— Dataset rows —
[BEGIN]
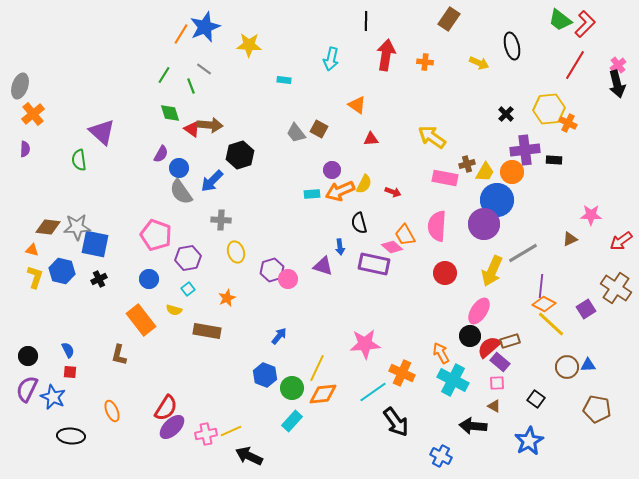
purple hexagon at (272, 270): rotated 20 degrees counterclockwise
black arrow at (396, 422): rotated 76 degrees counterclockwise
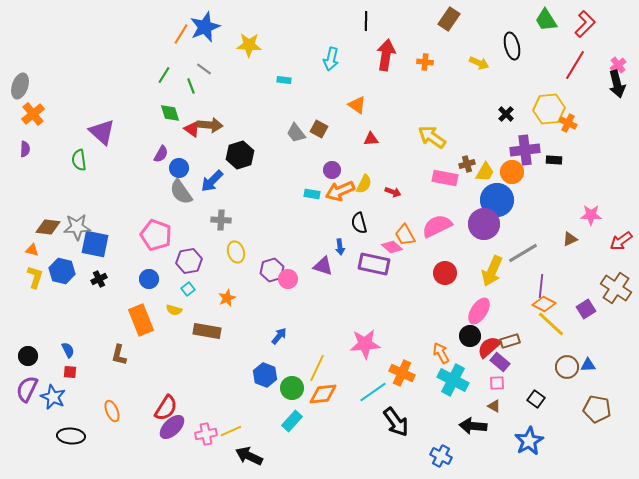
green trapezoid at (560, 20): moved 14 px left; rotated 20 degrees clockwise
cyan rectangle at (312, 194): rotated 14 degrees clockwise
pink semicircle at (437, 226): rotated 60 degrees clockwise
purple hexagon at (188, 258): moved 1 px right, 3 px down
orange rectangle at (141, 320): rotated 16 degrees clockwise
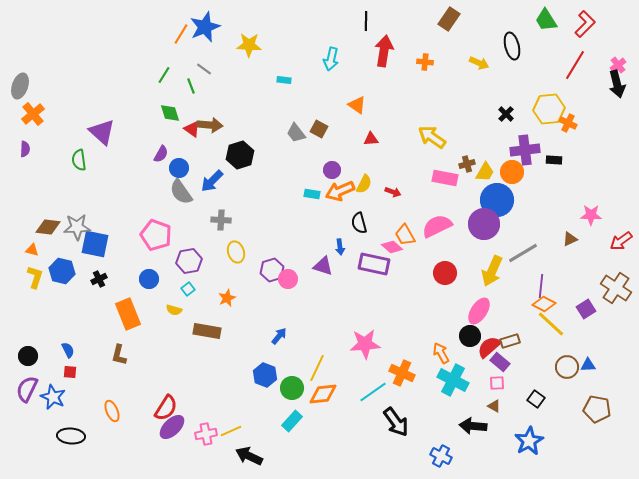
red arrow at (386, 55): moved 2 px left, 4 px up
orange rectangle at (141, 320): moved 13 px left, 6 px up
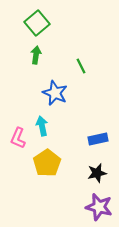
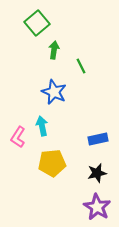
green arrow: moved 18 px right, 5 px up
blue star: moved 1 px left, 1 px up
pink L-shape: moved 1 px up; rotated 10 degrees clockwise
yellow pentagon: moved 5 px right; rotated 28 degrees clockwise
purple star: moved 2 px left; rotated 16 degrees clockwise
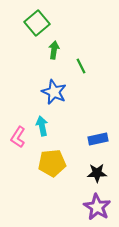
black star: rotated 12 degrees clockwise
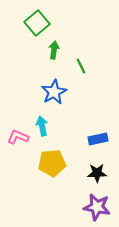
blue star: rotated 20 degrees clockwise
pink L-shape: rotated 80 degrees clockwise
purple star: rotated 20 degrees counterclockwise
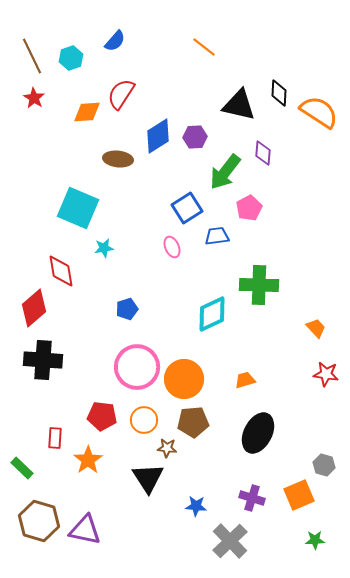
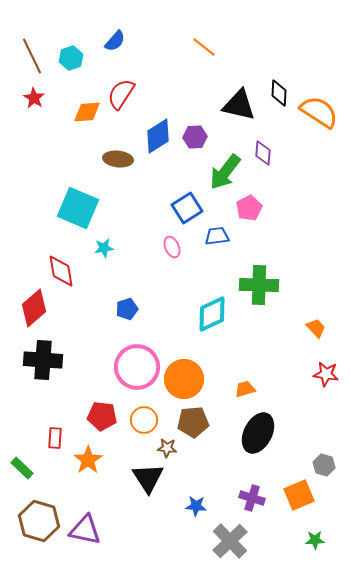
orange trapezoid at (245, 380): moved 9 px down
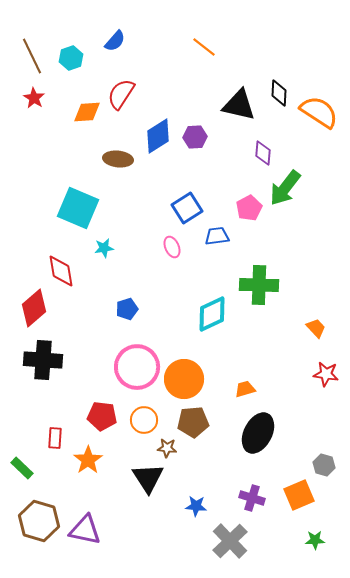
green arrow at (225, 172): moved 60 px right, 16 px down
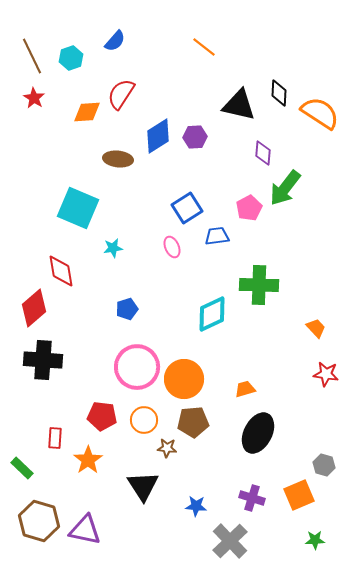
[END]
— STATED EXERCISE —
Repeat the entries above word for word, from their start through the line holding "black star: rotated 12 degrees clockwise", both ends included. Omit the pictures from your answer.

— COMPLETE ANSWER —
purple hexagon at (272, 270): rotated 20 degrees counterclockwise
black arrow at (396, 422): rotated 76 degrees counterclockwise
green trapezoid at (560, 20): moved 14 px left; rotated 20 degrees clockwise
cyan rectangle at (312, 194): rotated 14 degrees clockwise
pink semicircle at (437, 226): rotated 60 degrees clockwise
purple hexagon at (188, 258): moved 1 px right, 3 px down
orange rectangle at (141, 320): rotated 16 degrees clockwise
red arrow at (386, 55): moved 2 px left, 4 px up
orange rectangle at (141, 320): moved 13 px left, 6 px up
green arrow: moved 18 px right, 5 px up
blue star: moved 1 px left, 1 px up
pink L-shape: moved 1 px up; rotated 10 degrees clockwise
yellow pentagon: moved 5 px right; rotated 28 degrees clockwise
purple star: moved 2 px left; rotated 16 degrees clockwise
black star: rotated 12 degrees clockwise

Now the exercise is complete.